Segment Open

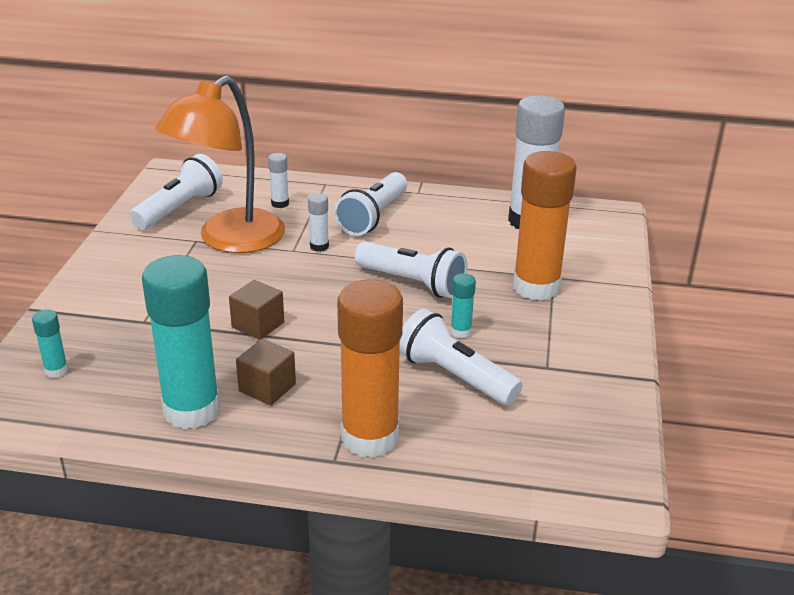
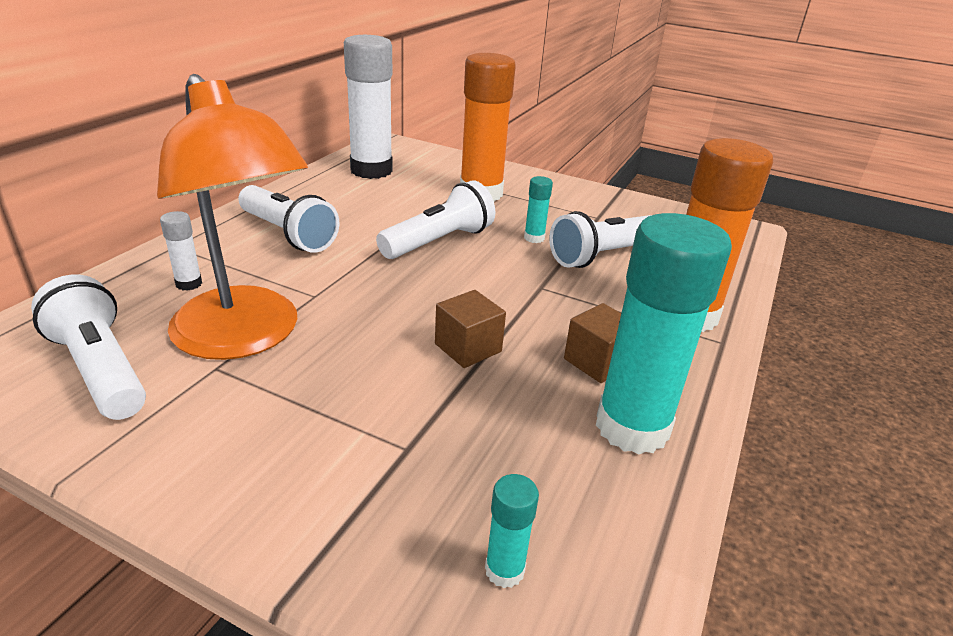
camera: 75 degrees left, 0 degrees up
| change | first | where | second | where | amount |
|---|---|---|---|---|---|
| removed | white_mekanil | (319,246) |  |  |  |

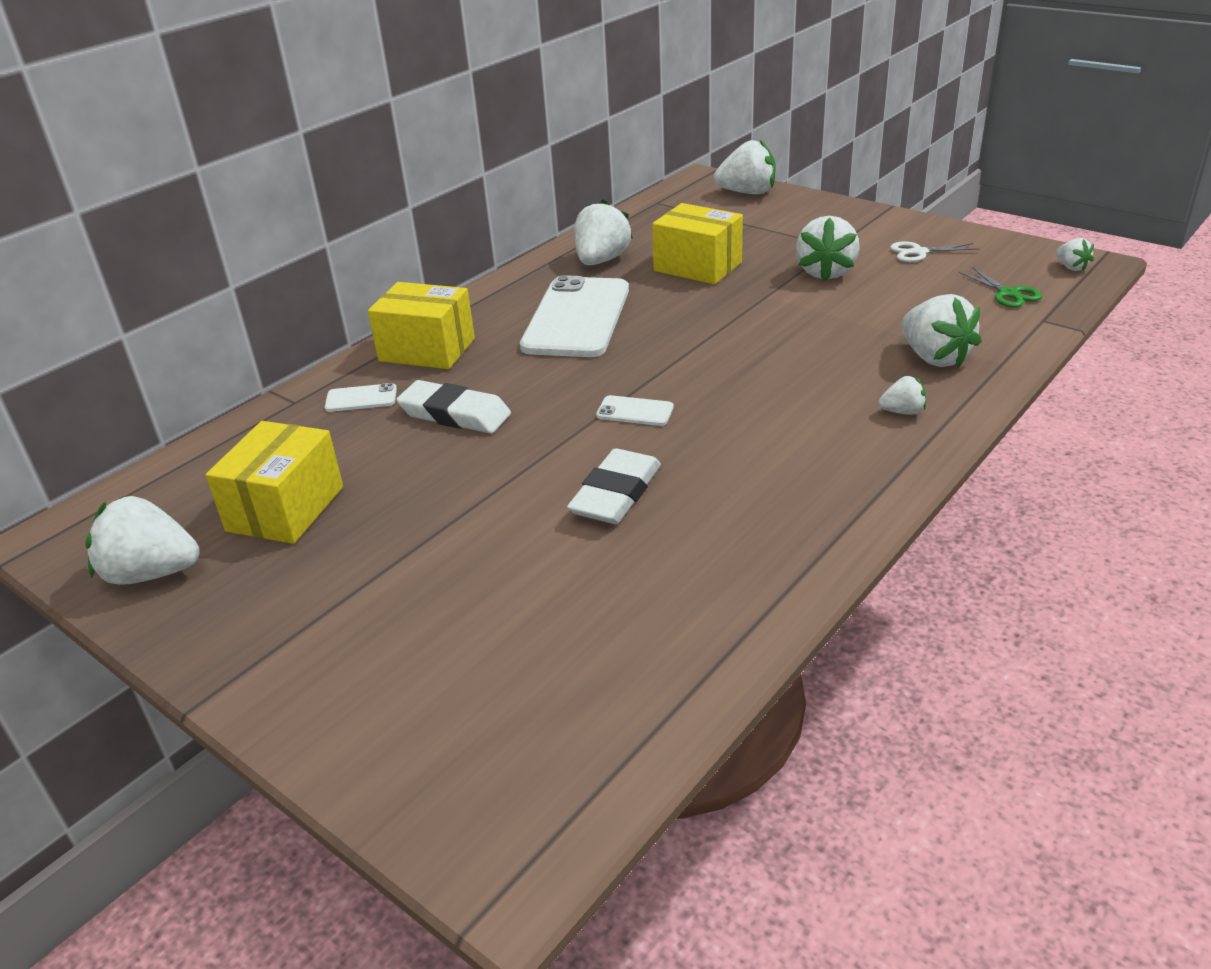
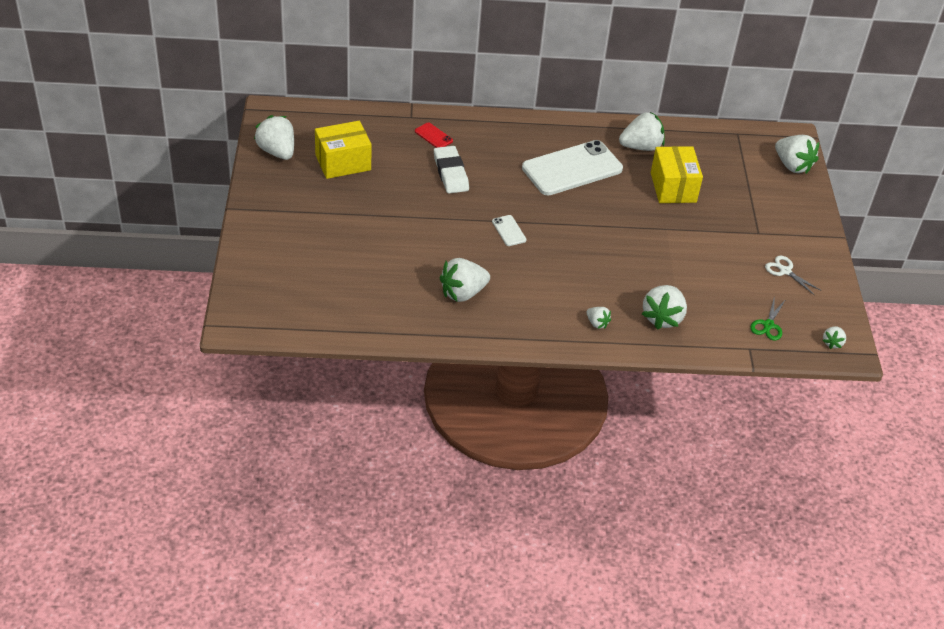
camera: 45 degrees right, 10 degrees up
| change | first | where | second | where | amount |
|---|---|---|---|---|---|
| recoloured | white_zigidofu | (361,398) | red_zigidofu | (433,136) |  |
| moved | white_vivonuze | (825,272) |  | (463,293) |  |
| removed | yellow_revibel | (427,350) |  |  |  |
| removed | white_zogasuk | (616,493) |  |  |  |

Segment Closed

DIRECTIONS FOR THIS TASK: Could you reproduce the records above exactly, leaving out every picture?

ANSWER FOR THE TASK:
camera: 75 degrees left, 0 degrees up
| change | first | where | second | where | amount |
|---|---|---|---|---|---|
| removed | white_mekanil | (319,246) |  |  |  |

camera: 45 degrees right, 10 degrees up
| change | first | where | second | where | amount |
|---|---|---|---|---|---|
| recoloured | white_zigidofu | (361,398) | red_zigidofu | (433,136) |  |
| moved | white_vivonuze | (825,272) |  | (463,293) |  |
| removed | yellow_revibel | (427,350) |  |  |  |
| removed | white_zogasuk | (616,493) |  |  |  |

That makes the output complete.